**Written task**.
The answer is to be the lines below that lie between the line holding "(542, 183) = (394, 158): pink" and the line holding "(332, 212) = (352, 193): green", inclusive, transcribed exactly and free of pictures.

Excerpts from a dataset:

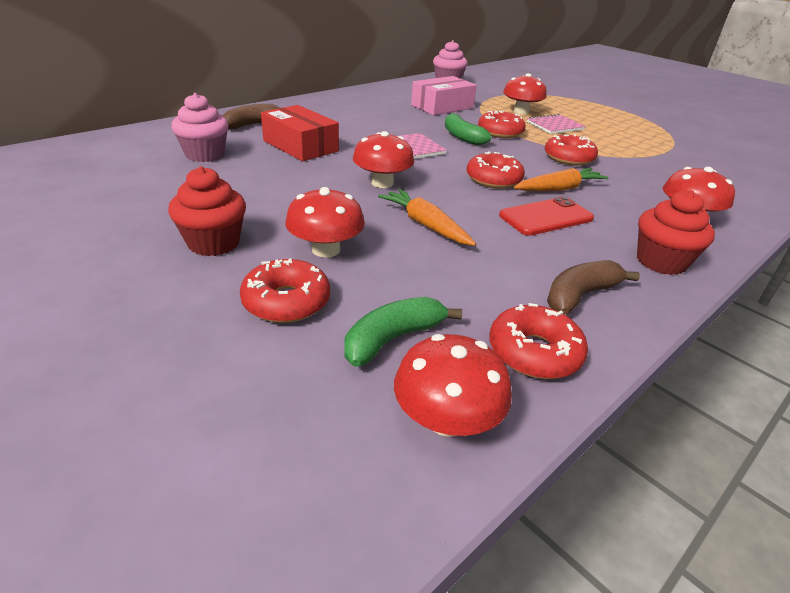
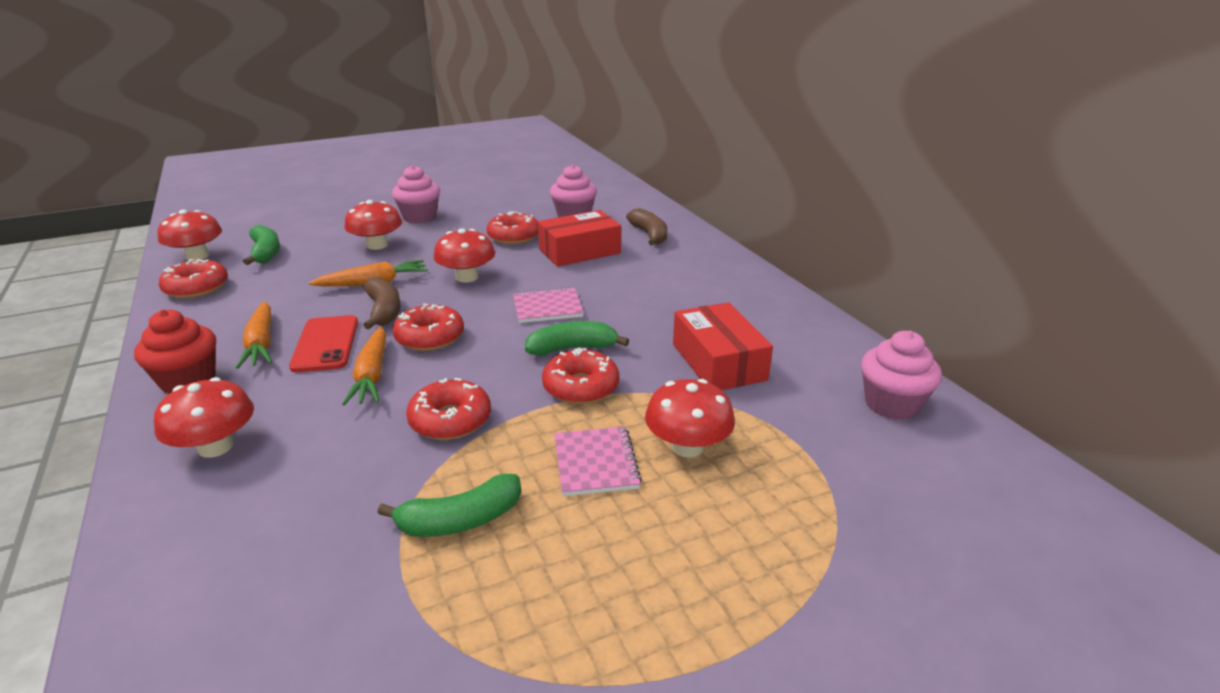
camera: 110 degrees right, 5 degrees down
(214, 243) = (419, 217): red cupcake -> pink cupcake
(286, 301) = (334, 231): red donut -> red donut (514, 236)
(442, 106) = (718, 362): pink box -> red box
(579, 248) = (261, 343): none -> orange carrot
(580, 296) = (213, 321): brown banana -> brown banana (384, 311)
(625, 146) = (460, 520): none -> green banana

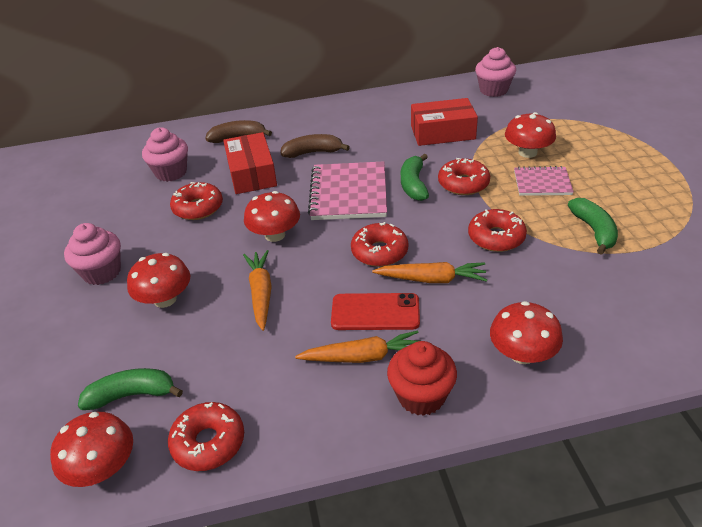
camera: 75 degrees left, 10 degrees up
(384, 311) = (323, 282): brown banana -> brown banana (313, 152)
(547, 307) = (348, 193): pink notebook -> pink notebook, size x1.69

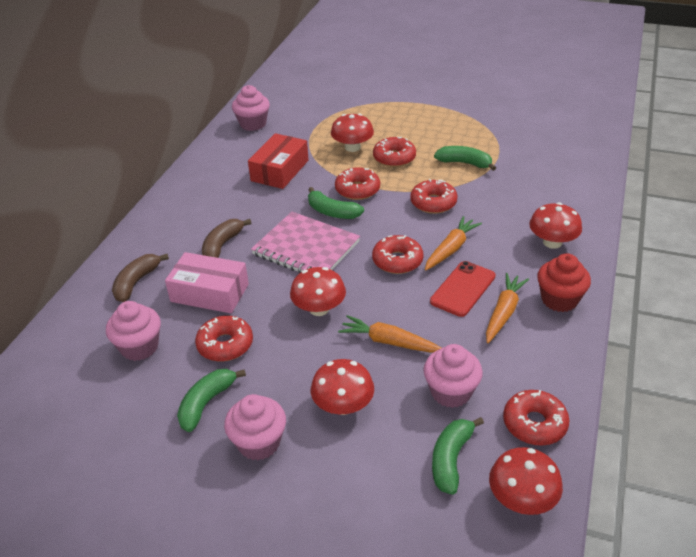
camera: 60 degrees left, 0 degrees up
(130, 228) = (206, 403): none -> green banana
(219, 361) = (451, 392): none -> pink cupcake
(252, 173) = (210, 293): red box -> pink box
(542, 183) = (394, 158): pink notebook -> red donut

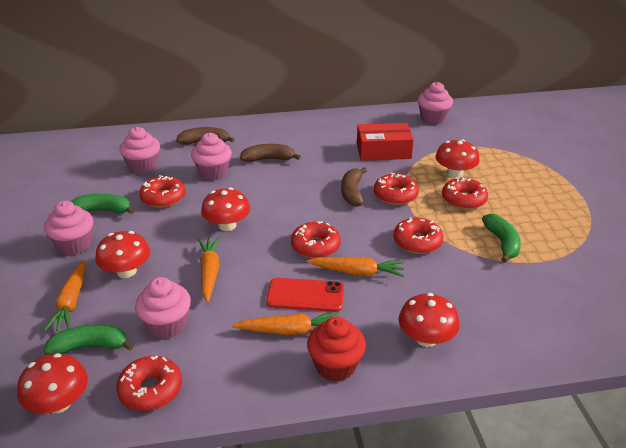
camera: 60 degrees right, 5 degrees down
(210, 293) = (213, 173): pink box -> pink cupcake
(306, 248) = (295, 195): pink notebook -> none
(332, 212) = (352, 193): green banana -> brown banana
(367, 463) = (71, 302): none -> orange carrot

**Reply to the task**.
(542, 183) = (394, 158): pink notebook -> red donut

camera: 60 degrees right, 5 degrees down
(210, 293) = (213, 173): pink box -> pink cupcake
(306, 248) = (295, 195): pink notebook -> none
(332, 212) = (352, 193): green banana -> brown banana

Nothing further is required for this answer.